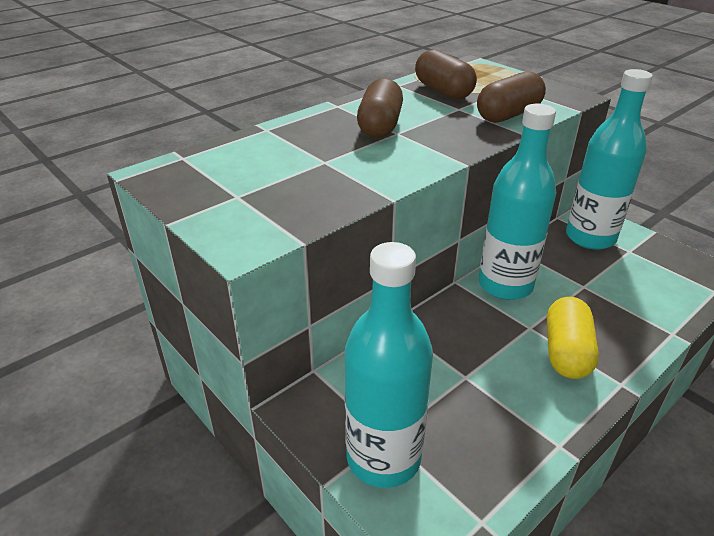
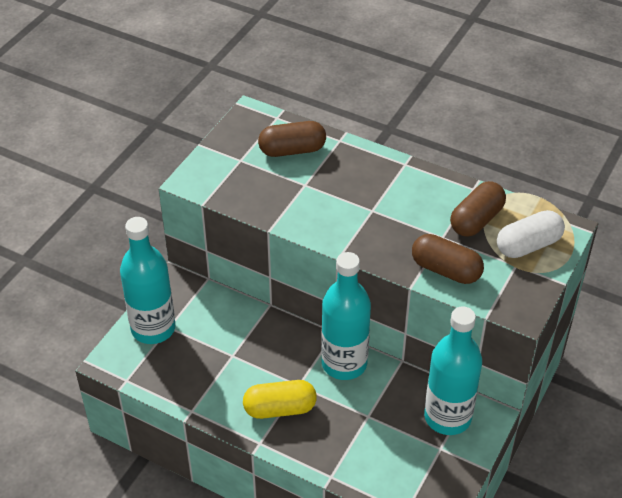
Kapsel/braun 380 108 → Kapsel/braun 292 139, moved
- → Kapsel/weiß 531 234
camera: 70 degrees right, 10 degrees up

:: What is required ::
Search the material above for the word "Kapsel", and return each line that holds it.

:: Task solution ::
Kapsel/braun 380 108 → Kapsel/braun 292 139, moved
- → Kapsel/weiß 531 234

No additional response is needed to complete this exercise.